* _WHAT YOU ARE ASKED TO DO_: Keep every line in which "green" occurs and drop the rest of the data.

(Coordinate-based change listings)
+-------+
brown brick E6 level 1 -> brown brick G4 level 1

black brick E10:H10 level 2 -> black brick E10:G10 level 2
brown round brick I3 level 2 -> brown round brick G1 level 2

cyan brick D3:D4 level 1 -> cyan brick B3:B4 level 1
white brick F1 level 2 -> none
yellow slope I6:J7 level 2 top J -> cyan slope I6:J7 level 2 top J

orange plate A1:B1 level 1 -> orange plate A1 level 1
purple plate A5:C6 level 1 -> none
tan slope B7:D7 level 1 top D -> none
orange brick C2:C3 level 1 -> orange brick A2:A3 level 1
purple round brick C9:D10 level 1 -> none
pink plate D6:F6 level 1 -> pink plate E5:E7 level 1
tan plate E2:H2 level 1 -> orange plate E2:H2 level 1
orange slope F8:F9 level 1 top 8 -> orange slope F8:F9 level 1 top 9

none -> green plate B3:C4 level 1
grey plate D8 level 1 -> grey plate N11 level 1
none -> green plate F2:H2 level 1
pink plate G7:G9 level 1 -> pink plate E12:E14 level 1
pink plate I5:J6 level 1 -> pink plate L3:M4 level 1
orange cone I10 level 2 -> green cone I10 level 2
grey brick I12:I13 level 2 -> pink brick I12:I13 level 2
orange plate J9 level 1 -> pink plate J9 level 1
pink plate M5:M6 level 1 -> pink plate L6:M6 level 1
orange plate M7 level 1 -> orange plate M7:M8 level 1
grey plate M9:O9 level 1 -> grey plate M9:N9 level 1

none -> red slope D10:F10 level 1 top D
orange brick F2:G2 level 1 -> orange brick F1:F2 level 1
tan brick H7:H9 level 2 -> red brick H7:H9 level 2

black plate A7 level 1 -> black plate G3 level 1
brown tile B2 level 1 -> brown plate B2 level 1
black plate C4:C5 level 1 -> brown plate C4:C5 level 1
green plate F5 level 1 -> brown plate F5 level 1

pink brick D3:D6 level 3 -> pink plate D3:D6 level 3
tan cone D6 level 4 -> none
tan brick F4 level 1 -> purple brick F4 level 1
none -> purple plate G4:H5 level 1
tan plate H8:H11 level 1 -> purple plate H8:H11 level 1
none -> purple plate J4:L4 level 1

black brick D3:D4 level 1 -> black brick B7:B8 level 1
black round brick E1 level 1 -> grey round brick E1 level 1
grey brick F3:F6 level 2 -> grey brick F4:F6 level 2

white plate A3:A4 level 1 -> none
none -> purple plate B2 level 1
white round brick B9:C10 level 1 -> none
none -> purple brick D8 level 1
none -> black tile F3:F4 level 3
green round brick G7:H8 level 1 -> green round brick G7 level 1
+-------+
* _EXERCISE RESULT_:
none -> green plate B3:C4 level 1
none -> green plate F2:H2 level 1
orange cone I10 level 2 -> green cone I10 level 2
green plate F5 level 1 -> brown plate F5 level 1
green round brick G7:H8 level 1 -> green round brick G7 level 1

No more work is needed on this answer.